— Goal of the exercise —
For each line of the listing that includes the word "none", show the whole line.
[Opening Records section]
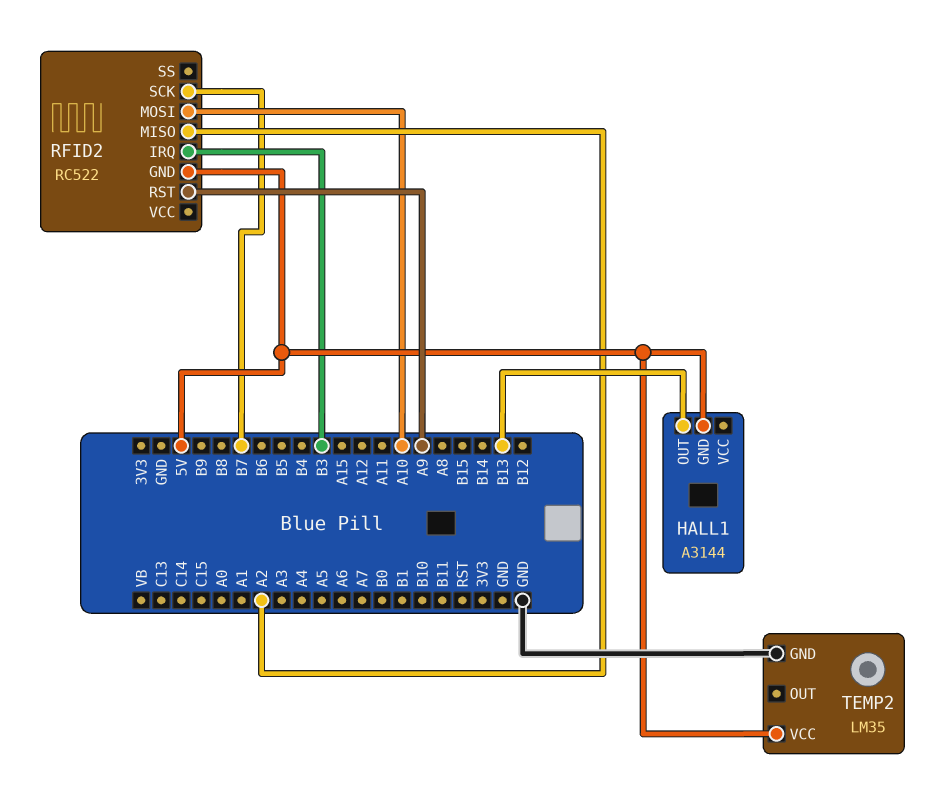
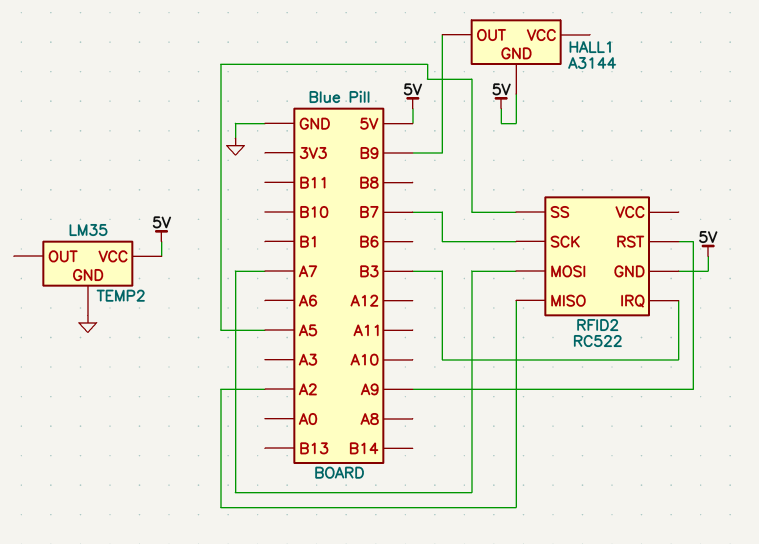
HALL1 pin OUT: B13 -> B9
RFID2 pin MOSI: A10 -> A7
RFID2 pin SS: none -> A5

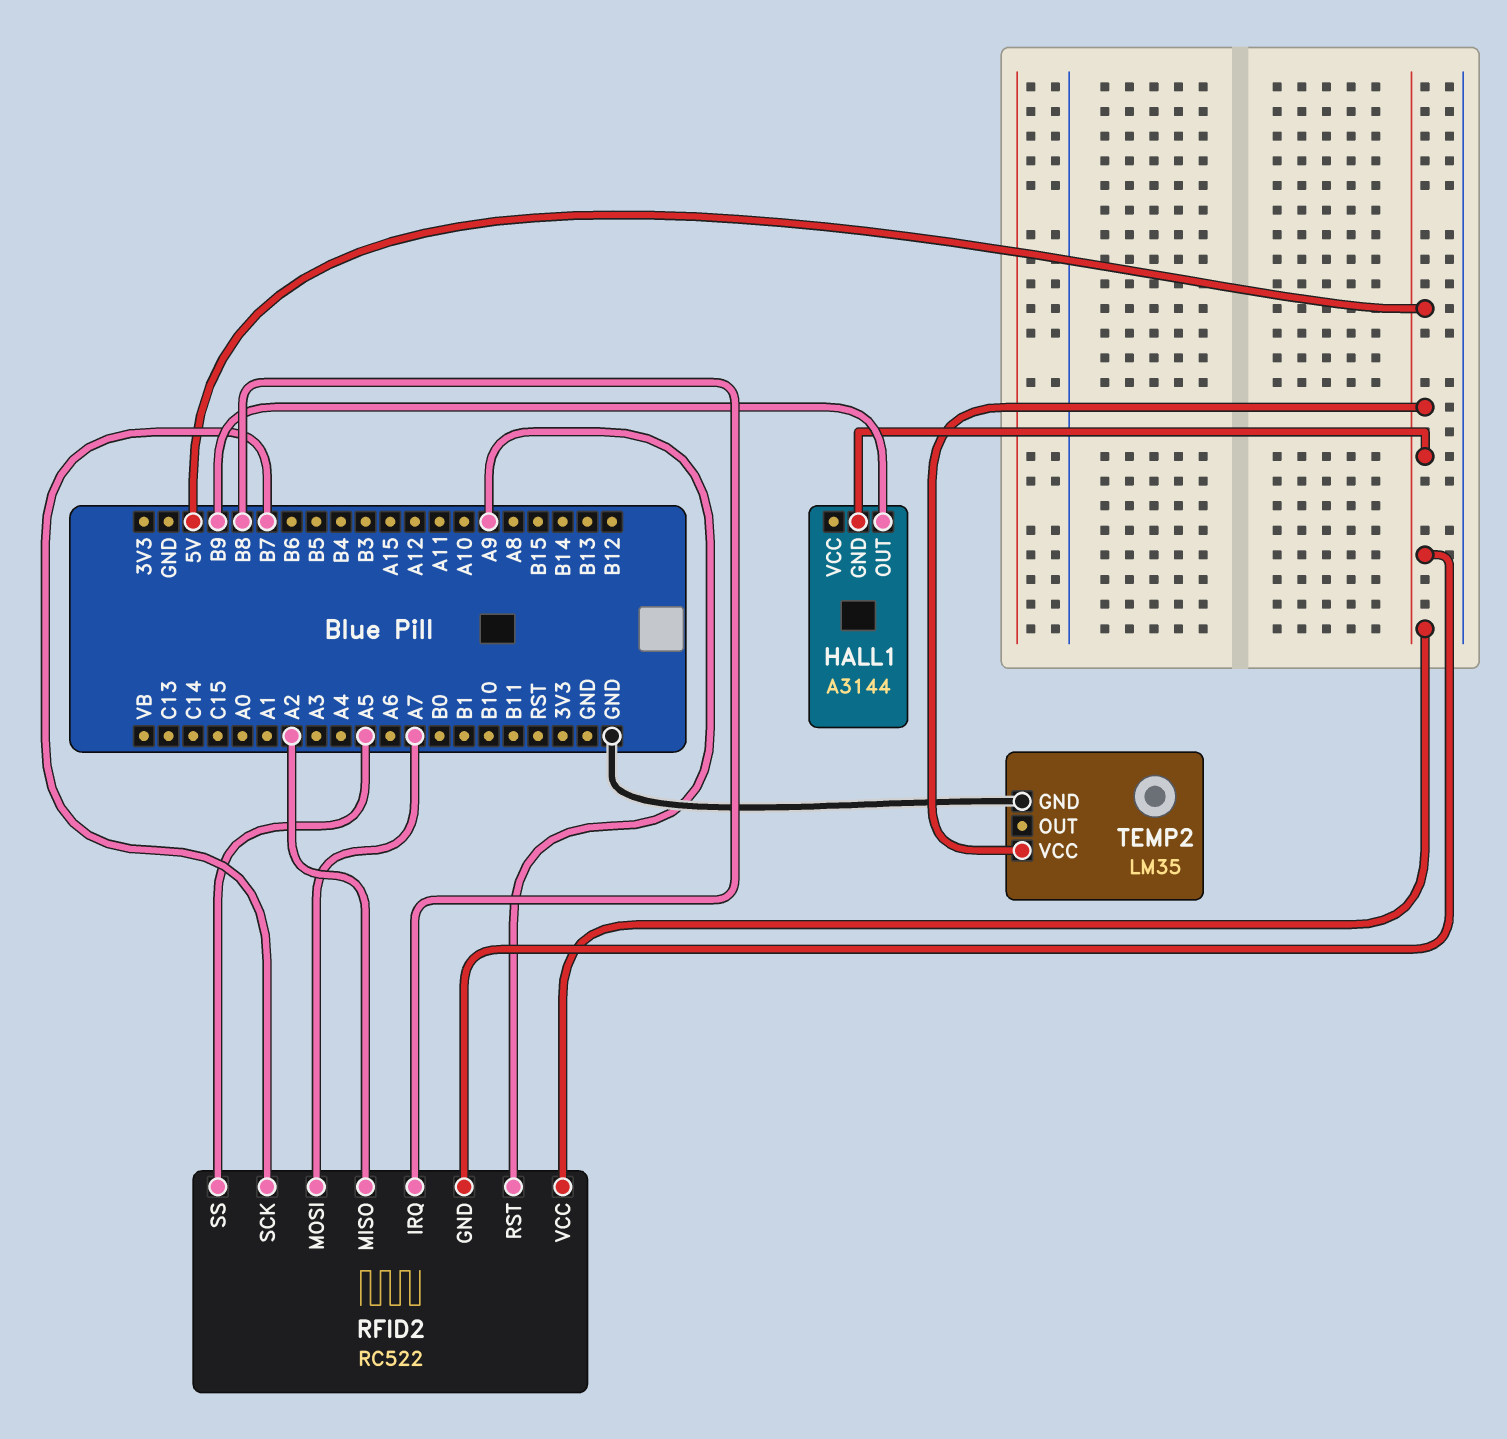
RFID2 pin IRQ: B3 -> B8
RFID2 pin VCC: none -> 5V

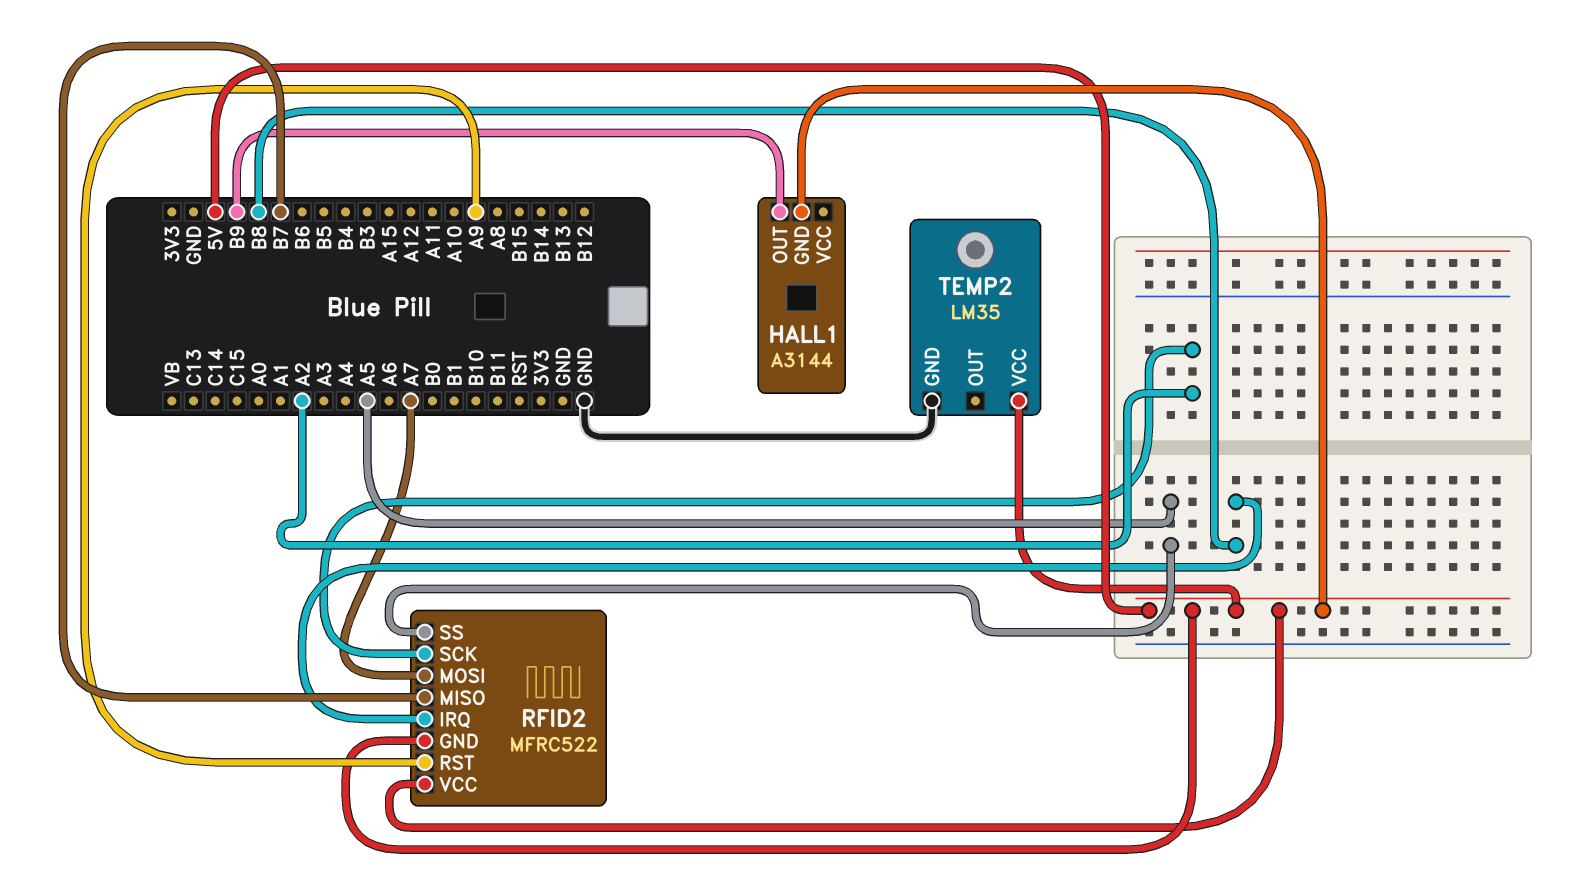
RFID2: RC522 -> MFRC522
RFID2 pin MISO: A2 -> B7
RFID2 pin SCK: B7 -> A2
[Closing Records section]
[Opening Records section]
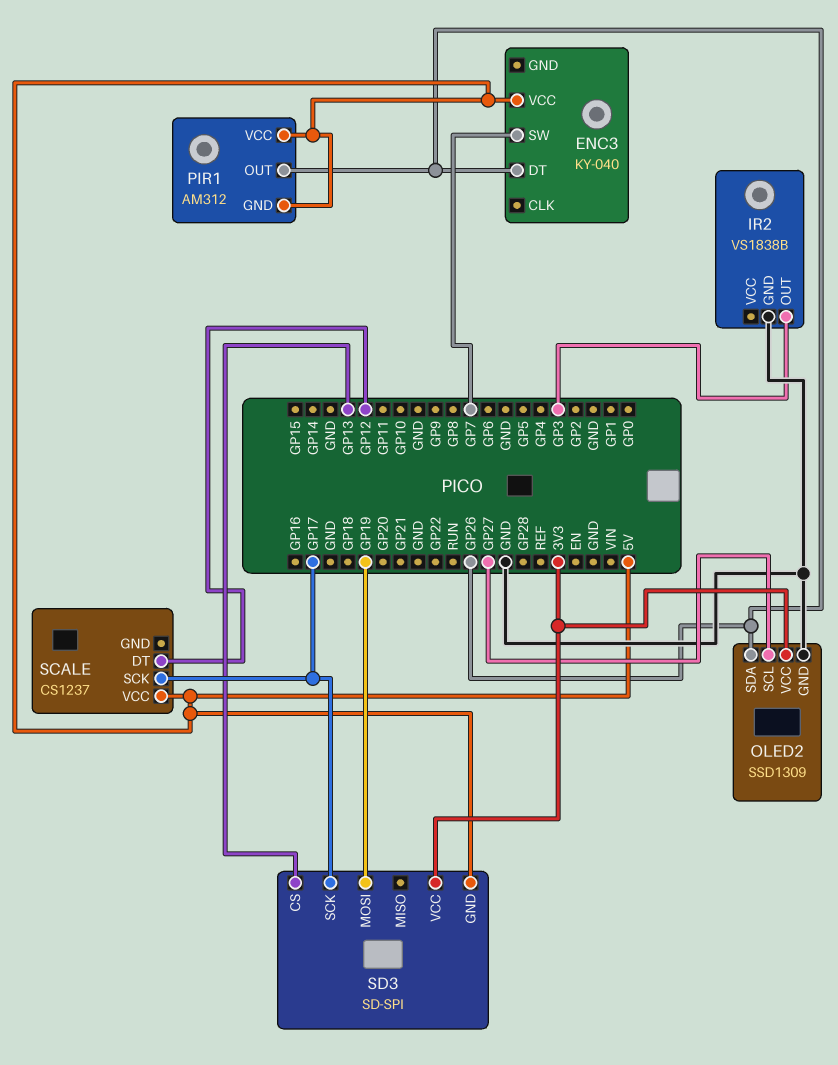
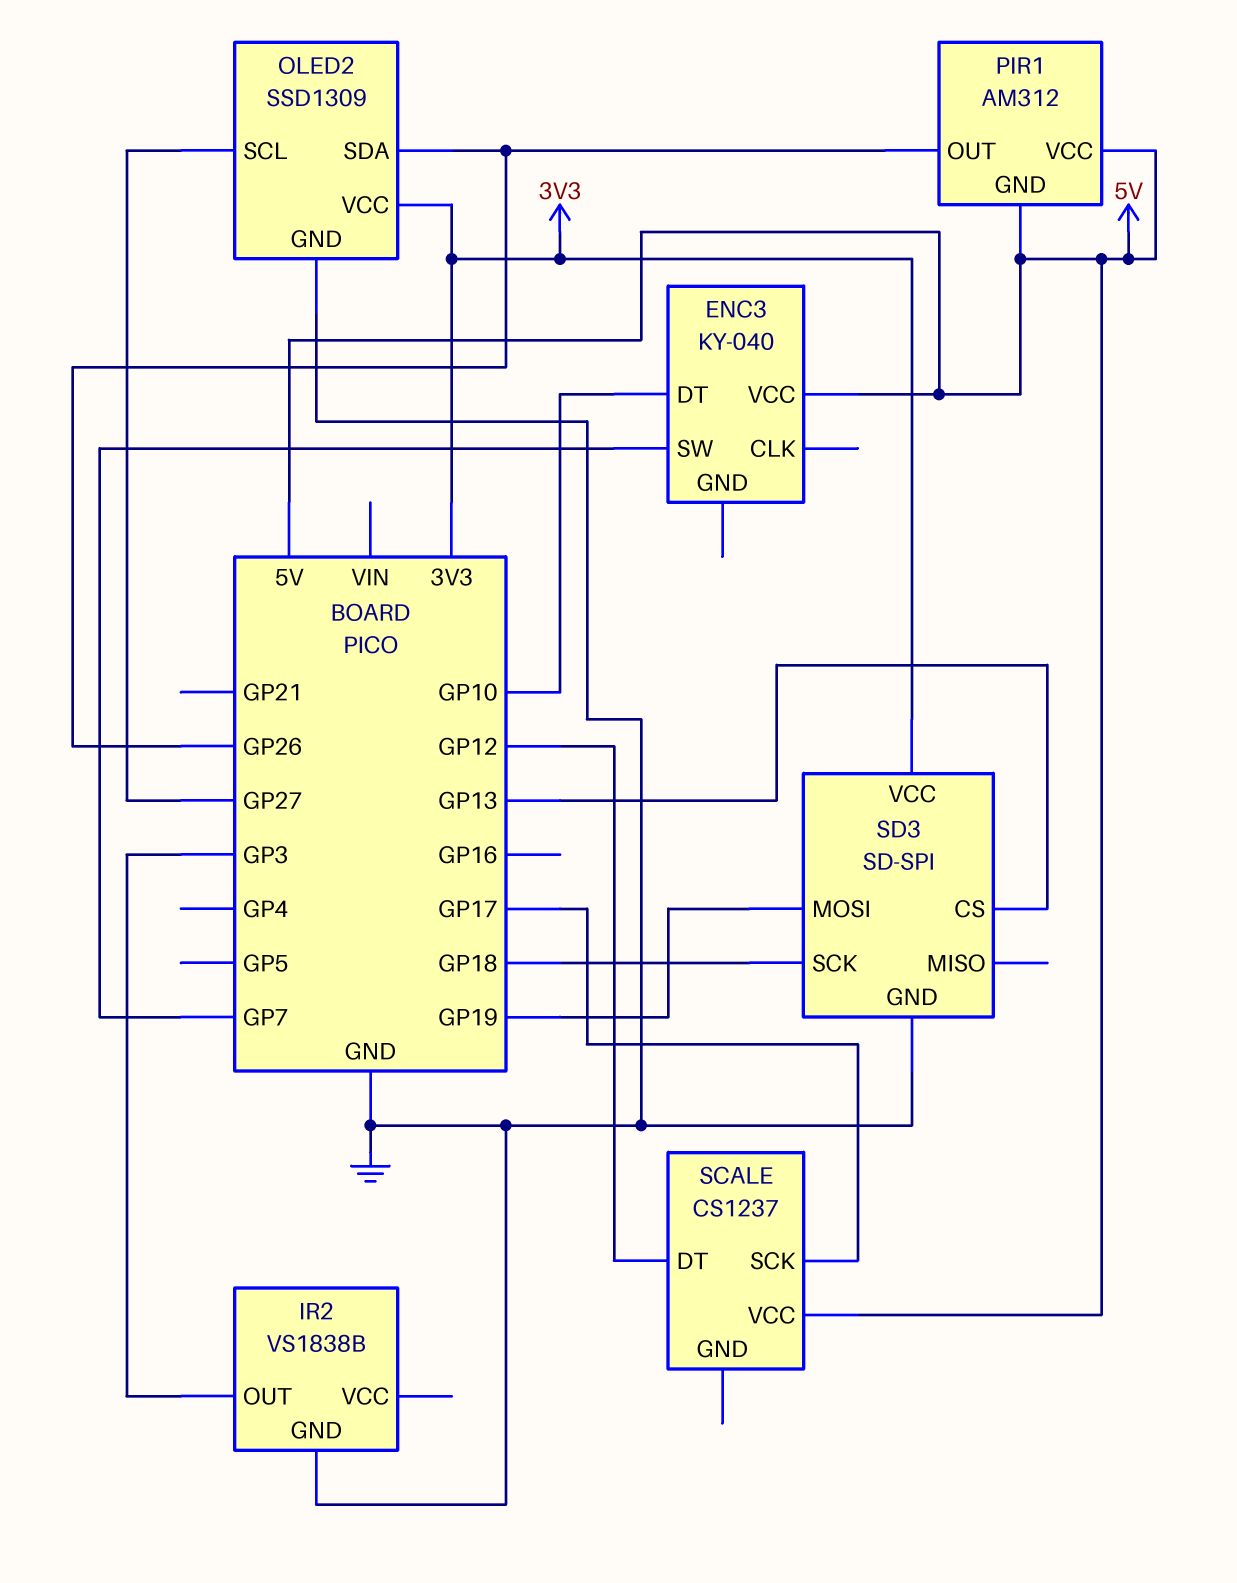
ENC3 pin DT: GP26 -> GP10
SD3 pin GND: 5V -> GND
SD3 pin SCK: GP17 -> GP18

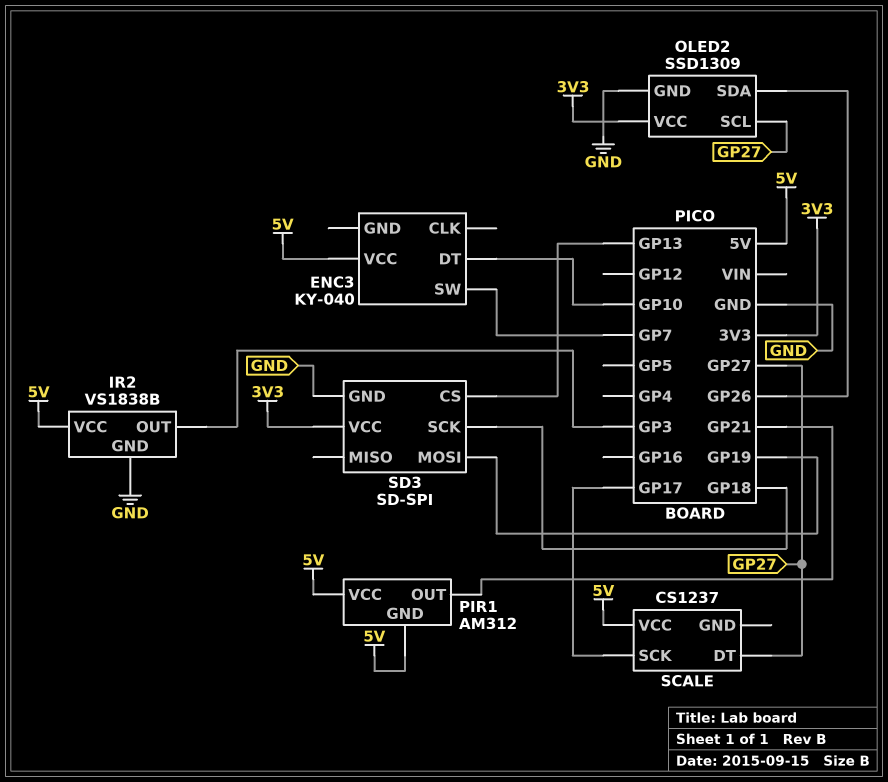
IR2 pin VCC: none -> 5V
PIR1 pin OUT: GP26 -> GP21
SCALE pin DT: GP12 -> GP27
[Closing Records section]
— Result for this exercise —
RFID2 pin SS: none -> A5
RFID2 pin VCC: none -> 5V
IR2 pin VCC: none -> 5V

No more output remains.